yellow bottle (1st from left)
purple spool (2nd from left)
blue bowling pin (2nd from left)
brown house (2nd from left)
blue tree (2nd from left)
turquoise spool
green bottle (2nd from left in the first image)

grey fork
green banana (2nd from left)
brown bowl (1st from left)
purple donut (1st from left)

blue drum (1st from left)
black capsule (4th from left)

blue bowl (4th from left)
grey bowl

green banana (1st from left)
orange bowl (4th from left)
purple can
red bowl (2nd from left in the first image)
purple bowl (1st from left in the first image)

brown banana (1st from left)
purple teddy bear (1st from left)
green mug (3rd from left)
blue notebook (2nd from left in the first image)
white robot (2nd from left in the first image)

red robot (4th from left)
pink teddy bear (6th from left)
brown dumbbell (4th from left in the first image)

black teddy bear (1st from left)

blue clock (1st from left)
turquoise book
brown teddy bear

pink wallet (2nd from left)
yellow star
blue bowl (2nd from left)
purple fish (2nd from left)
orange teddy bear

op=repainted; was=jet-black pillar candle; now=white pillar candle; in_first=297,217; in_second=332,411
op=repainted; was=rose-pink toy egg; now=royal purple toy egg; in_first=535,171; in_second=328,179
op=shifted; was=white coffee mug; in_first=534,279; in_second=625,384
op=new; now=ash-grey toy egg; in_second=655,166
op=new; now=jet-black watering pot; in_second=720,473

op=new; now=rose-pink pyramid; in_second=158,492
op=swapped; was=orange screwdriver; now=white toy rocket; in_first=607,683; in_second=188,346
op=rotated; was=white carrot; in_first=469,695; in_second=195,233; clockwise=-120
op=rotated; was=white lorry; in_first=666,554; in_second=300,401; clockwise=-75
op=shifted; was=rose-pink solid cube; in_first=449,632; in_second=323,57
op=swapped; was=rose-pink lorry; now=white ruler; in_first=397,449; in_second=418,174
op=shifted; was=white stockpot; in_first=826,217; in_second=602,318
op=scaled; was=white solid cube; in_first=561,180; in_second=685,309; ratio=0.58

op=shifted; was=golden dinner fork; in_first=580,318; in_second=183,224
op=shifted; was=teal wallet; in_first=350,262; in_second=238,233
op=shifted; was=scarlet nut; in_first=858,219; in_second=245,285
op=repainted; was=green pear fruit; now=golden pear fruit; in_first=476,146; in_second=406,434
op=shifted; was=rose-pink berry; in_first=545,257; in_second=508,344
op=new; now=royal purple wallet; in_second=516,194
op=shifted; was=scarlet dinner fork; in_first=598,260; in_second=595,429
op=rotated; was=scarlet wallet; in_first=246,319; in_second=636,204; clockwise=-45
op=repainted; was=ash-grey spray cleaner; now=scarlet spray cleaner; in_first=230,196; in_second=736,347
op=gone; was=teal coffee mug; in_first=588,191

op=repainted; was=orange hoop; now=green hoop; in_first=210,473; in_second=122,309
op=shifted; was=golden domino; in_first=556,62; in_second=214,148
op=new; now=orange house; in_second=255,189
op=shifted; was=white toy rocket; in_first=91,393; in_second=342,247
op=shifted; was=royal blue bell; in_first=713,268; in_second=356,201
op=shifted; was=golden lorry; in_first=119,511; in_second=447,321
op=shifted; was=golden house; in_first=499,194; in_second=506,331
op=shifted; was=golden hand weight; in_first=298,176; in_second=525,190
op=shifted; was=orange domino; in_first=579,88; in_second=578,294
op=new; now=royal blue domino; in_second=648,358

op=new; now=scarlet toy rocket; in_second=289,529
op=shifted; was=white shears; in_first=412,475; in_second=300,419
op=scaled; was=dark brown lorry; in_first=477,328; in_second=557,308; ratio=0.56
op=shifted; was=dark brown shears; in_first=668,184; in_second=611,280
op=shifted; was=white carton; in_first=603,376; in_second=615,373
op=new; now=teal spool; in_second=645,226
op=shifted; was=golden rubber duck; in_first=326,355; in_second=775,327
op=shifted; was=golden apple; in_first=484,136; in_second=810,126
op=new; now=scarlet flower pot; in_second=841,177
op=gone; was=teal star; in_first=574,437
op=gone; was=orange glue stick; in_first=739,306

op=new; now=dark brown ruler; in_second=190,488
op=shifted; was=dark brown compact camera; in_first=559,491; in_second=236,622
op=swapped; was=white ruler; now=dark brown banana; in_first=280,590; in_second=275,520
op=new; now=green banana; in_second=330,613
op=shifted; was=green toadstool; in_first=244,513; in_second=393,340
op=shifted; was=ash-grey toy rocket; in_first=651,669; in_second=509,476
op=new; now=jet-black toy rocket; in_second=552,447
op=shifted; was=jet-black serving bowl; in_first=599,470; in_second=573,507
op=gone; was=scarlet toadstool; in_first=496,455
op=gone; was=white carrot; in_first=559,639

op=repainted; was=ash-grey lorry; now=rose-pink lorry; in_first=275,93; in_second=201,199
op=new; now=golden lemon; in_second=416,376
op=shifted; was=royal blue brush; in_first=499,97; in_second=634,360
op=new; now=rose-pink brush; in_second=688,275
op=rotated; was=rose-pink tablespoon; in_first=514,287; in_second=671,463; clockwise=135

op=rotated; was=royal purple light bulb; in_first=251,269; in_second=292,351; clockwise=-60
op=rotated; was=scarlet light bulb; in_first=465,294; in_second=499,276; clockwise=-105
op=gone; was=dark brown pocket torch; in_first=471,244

**Exercise**
Give back each entry above precisely as it was written.

**Exercise output**
yellow bottle (1st from left)
purple spool (2nd from left)
blue bowling pin (2nd from left)
brown house (2nd from left)
blue tree (2nd from left)
turquoise spool
green bottle (2nd from left in the first image)

grey fork
green banana (2nd from left)
brown bowl (1st from left)
purple donut (1st from left)

blue drum (1st from left)
black capsule (4th from left)

blue bowl (4th from left)
grey bowl

green banana (1st from left)
orange bowl (4th from left)
purple can
red bowl (2nd from left in the first image)
purple bowl (1st from left in the first image)

brown banana (1st from left)
purple teddy bear (1st from left)
green mug (3rd from left)
blue notebook (2nd from left in the first image)
white robot (2nd from left in the first image)

red robot (4th from left)
pink teddy bear (6th from left)
brown dumbbell (4th from left in the first image)

black teddy bear (1st from left)

blue clock (1st from left)
turquoise book
brown teddy bear

pink wallet (2nd from left)
yellow star
blue bowl (2nd from left)
purple fish (2nd from left)
orange teddy bear

op=repainted; was=jet-black pillar candle; now=white pillar candle; in_first=297,217; in_second=332,411
op=repainted; was=rose-pink toy egg; now=royal purple toy egg; in_first=535,171; in_second=328,179
op=shifted; was=white coffee mug; in_first=534,279; in_second=625,384
op=new; now=ash-grey toy egg; in_second=655,166
op=new; now=jet-black watering pot; in_second=720,473

op=new; now=rose-pink pyramid; in_second=158,492
op=swapped; was=orange screwdriver; now=white toy rocket; in_first=607,683; in_second=188,346
op=rotated; was=white carrot; in_first=469,695; in_second=195,233; clockwise=-120
op=rotated; was=white lorry; in_first=666,554; in_second=300,401; clockwise=-75
op=shifted; was=rose-pink solid cube; in_first=449,632; in_second=323,57
op=swapped; was=rose-pink lorry; now=white ruler; in_first=397,449; in_second=418,174
op=shifted; was=white stockpot; in_first=826,217; in_second=602,318
op=scaled; was=white solid cube; in_first=561,180; in_second=685,309; ratio=0.58

op=shifted; was=golden dinner fork; in_first=580,318; in_second=183,224
op=shifted; was=teal wallet; in_first=350,262; in_second=238,233
op=shifted; was=scarlet nut; in_first=858,219; in_second=245,285
op=repainted; was=green pear fruit; now=golden pear fruit; in_first=476,146; in_second=406,434
op=shifted; was=rose-pink berry; in_first=545,257; in_second=508,344
op=new; now=royal purple wallet; in_second=516,194
op=shifted; was=scarlet dinner fork; in_first=598,260; in_second=595,429
op=rotated; was=scarlet wallet; in_first=246,319; in_second=636,204; clockwise=-45
op=repainted; was=ash-grey spray cleaner; now=scarlet spray cleaner; in_first=230,196; in_second=736,347
op=gone; was=teal coffee mug; in_first=588,191

op=repainted; was=orange hoop; now=green hoop; in_first=210,473; in_second=122,309
op=shifted; was=golden domino; in_first=556,62; in_second=214,148
op=new; now=orange house; in_second=255,189
op=shifted; was=white toy rocket; in_first=91,393; in_second=342,247
op=shifted; was=royal blue bell; in_first=713,268; in_second=356,201
op=shifted; was=golden lorry; in_first=119,511; in_second=447,321
op=shifted; was=golden house; in_first=499,194; in_second=506,331
op=shifted; was=golden hand weight; in_first=298,176; in_second=525,190
op=shifted; was=orange domino; in_first=579,88; in_second=578,294
op=new; now=royal blue domino; in_second=648,358

op=new; now=scarlet toy rocket; in_second=289,529
op=shifted; was=white shears; in_first=412,475; in_second=300,419
op=scaled; was=dark brown lorry; in_first=477,328; in_second=557,308; ratio=0.56
op=shifted; was=dark brown shears; in_first=668,184; in_second=611,280
op=shifted; was=white carton; in_first=603,376; in_second=615,373
op=new; now=teal spool; in_second=645,226
op=shifted; was=golden rubber duck; in_first=326,355; in_second=775,327
op=shifted; was=golden apple; in_first=484,136; in_second=810,126
op=new; now=scarlet flower pot; in_second=841,177
op=gone; was=teal star; in_first=574,437
op=gone; was=orange glue stick; in_first=739,306

op=new; now=dark brown ruler; in_second=190,488
op=shifted; was=dark brown compact camera; in_first=559,491; in_second=236,622
op=swapped; was=white ruler; now=dark brown banana; in_first=280,590; in_second=275,520
op=new; now=green banana; in_second=330,613
op=shifted; was=green toadstool; in_first=244,513; in_second=393,340
op=shifted; was=ash-grey toy rocket; in_first=651,669; in_second=509,476
op=new; now=jet-black toy rocket; in_second=552,447
op=shifted; was=jet-black serving bowl; in_first=599,470; in_second=573,507
op=gone; was=scarlet toadstool; in_first=496,455
op=gone; was=white carrot; in_first=559,639

op=repainted; was=ash-grey lorry; now=rose-pink lorry; in_first=275,93; in_second=201,199
op=new; now=golden lemon; in_second=416,376
op=shifted; was=royal blue brush; in_first=499,97; in_second=634,360
op=new; now=rose-pink brush; in_second=688,275
op=rotated; was=rose-pink tablespoon; in_first=514,287; in_second=671,463; clockwise=135

op=rotated; was=royal purple light bulb; in_first=251,269; in_second=292,351; clockwise=-60
op=rotated; was=scarlet light bulb; in_first=465,294; in_second=499,276; clockwise=-105
op=gone; was=dark brown pocket torch; in_first=471,244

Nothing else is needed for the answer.